YOUR GOAL: Restate all of the following data exactly, keeping any images out of the copy.

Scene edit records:
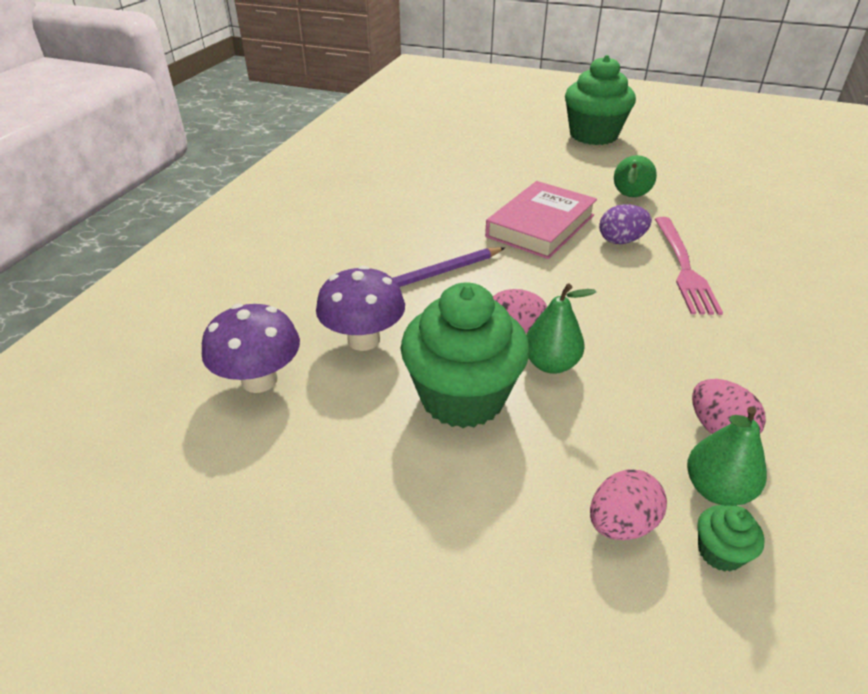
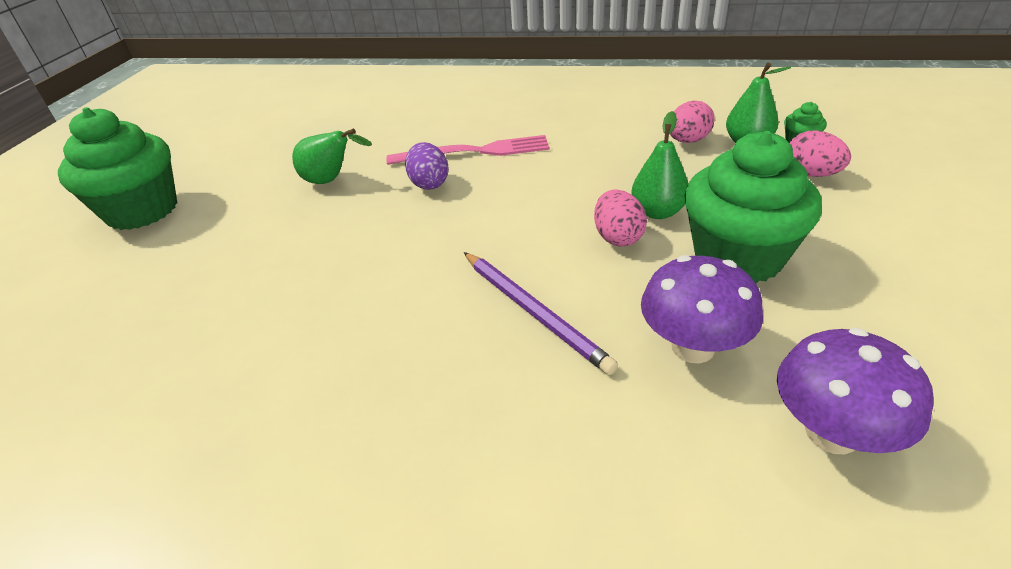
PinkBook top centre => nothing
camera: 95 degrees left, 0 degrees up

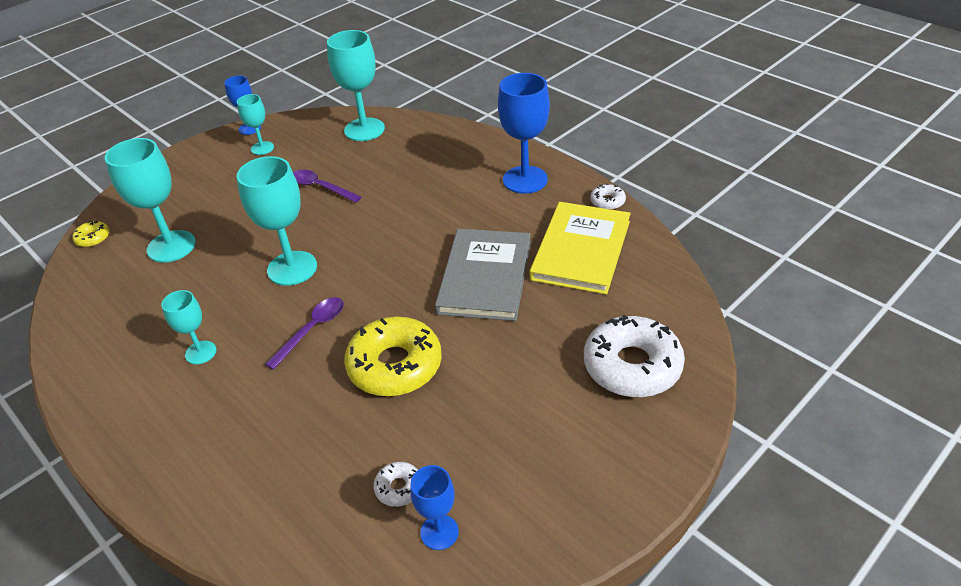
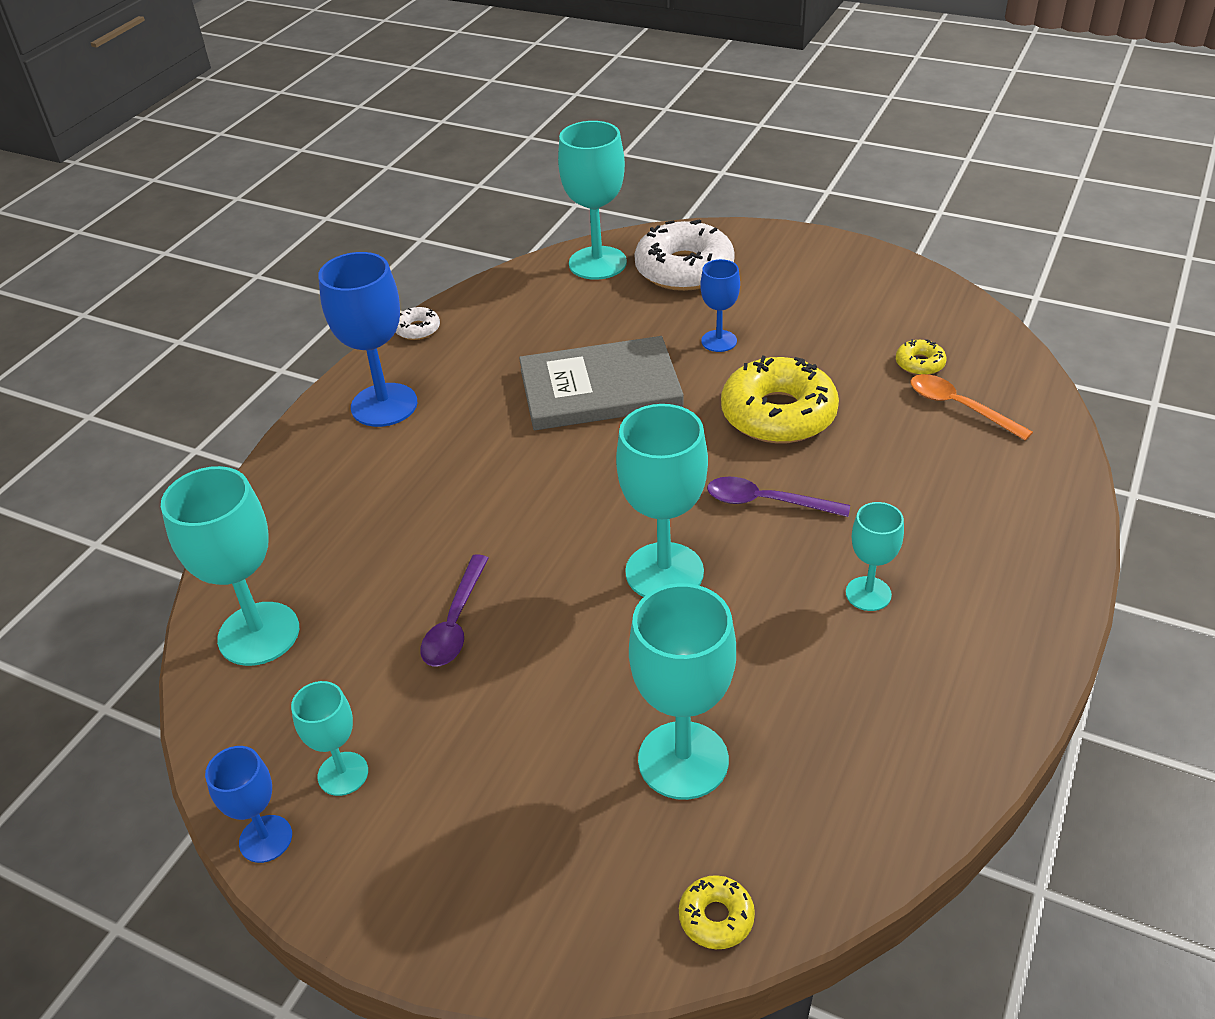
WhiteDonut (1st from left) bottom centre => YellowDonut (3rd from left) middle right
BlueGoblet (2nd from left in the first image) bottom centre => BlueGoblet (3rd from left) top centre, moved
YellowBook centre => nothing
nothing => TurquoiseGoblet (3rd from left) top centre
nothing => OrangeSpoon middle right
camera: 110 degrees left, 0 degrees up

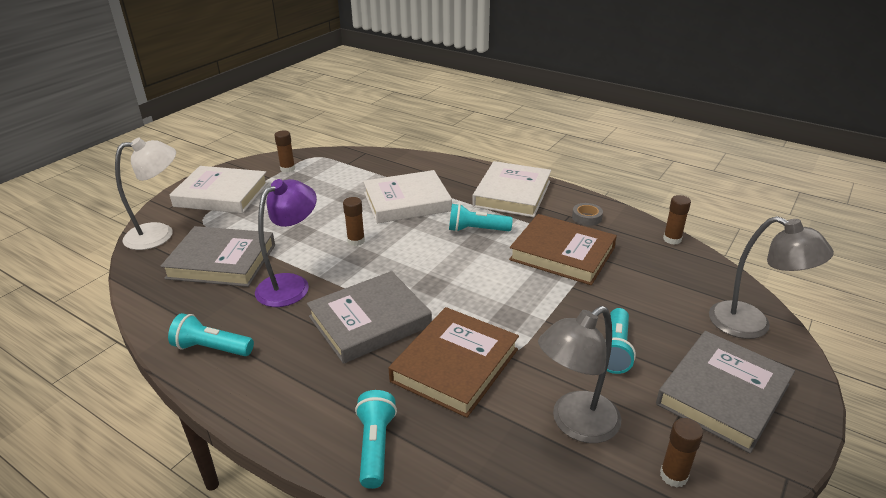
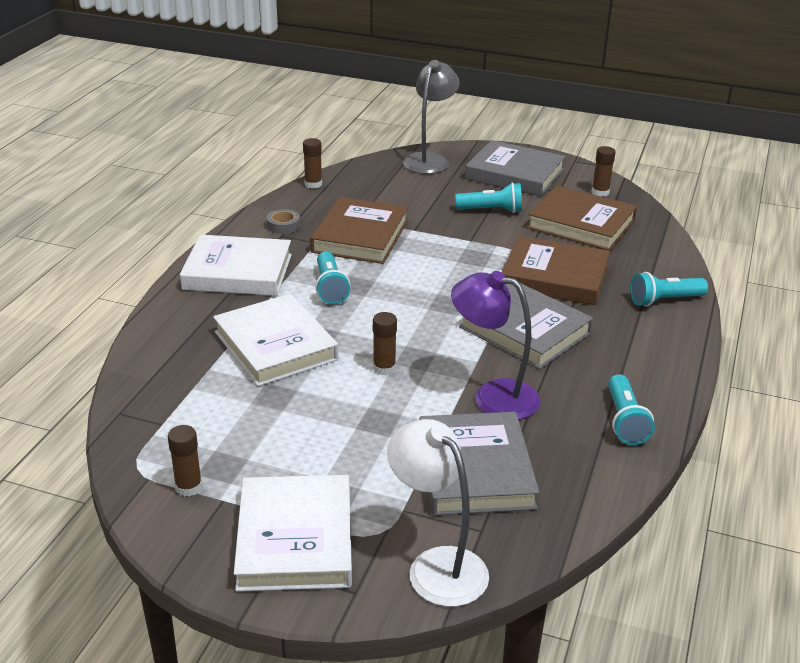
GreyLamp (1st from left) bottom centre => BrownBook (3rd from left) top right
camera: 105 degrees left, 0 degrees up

OUTPUT OF THE TASK:
PinkBook top centre => nothing
camera: 95 degrees left, 0 degrees up

WhiteDonut (1st from left) bottom centre => YellowDonut (3rd from left) middle right
BlueGoblet (2nd from left in the first image) bottom centre => BlueGoblet (3rd from left) top centre, moved
YellowBook centre => nothing
nothing => TurquoiseGoblet (3rd from left) top centre
nothing => OrangeSpoon middle right
camera: 110 degrees left, 0 degrees up

GreyLamp (1st from left) bottom centre => BrownBook (3rd from left) top right
camera: 105 degrees left, 0 degrees up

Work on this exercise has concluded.